• WHAT IS BEING ASKED: Print each entry word for word without images.

[Collected data entries]
──────
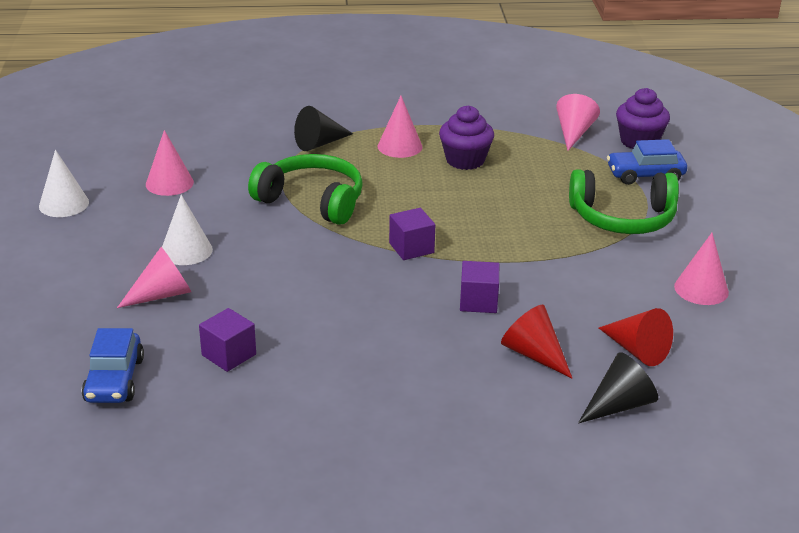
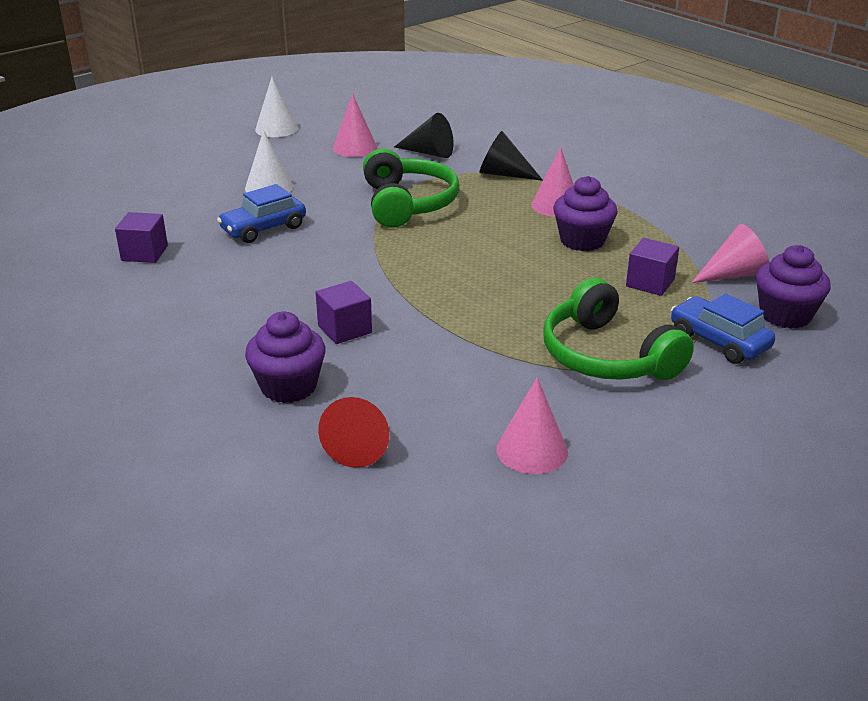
camera: 55 degrees right, 0 degrees up
(114, 380) = (73, 226): blue car -> blue car (263, 228)
(162, 294) = (199, 201): pink cone -> none
(411, 248) = (392, 269): purple cube -> purple cube (650, 283)
(534, 354) = (289, 387): red cone -> purple cupcake
(619, 405) = (249, 465): black cone -> black cone (429, 153)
──────
• WORKED SOLUTION:
camera: 55 degrees right, 0 degrees up
(114, 380) = (73, 226): blue car -> blue car (263, 228)
(162, 294) = (199, 201): pink cone -> none
(411, 248) = (392, 269): purple cube -> purple cube (650, 283)
(534, 354) = (289, 387): red cone -> purple cupcake
(619, 405) = (249, 465): black cone -> black cone (429, 153)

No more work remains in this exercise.